● **Exercise details**: Find each line below containing the word "blue" and copy it.

● **Data**:
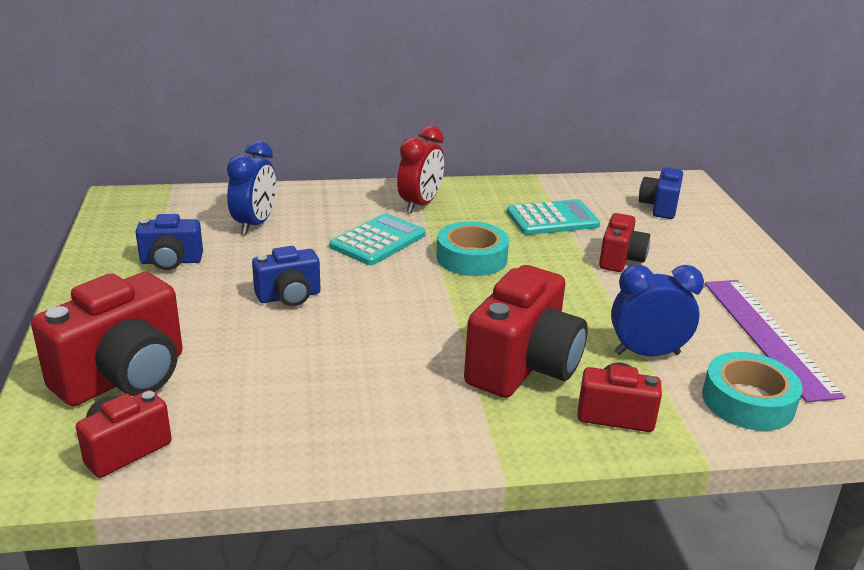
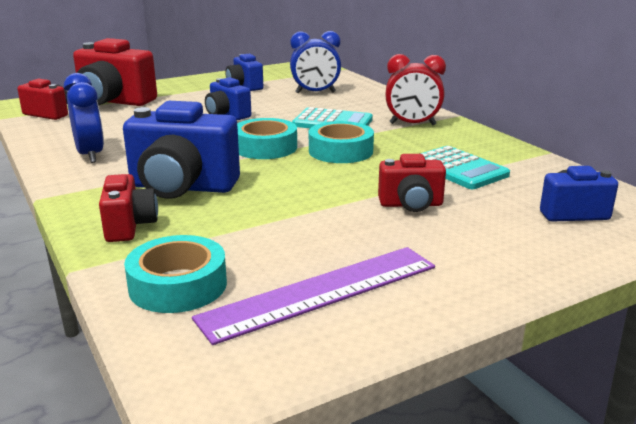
camera: 70 degrees right, 5 degrees down
(430, 295) = (265, 147): none -> turquoise tape
(524, 367) = (182, 187): red camera -> blue camera
(647, 353) = (236, 231): blue clock -> blue clock (90, 155)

● **Finished task**:
(524, 367) = (182, 187): red camera -> blue camera
(647, 353) = (236, 231): blue clock -> blue clock (90, 155)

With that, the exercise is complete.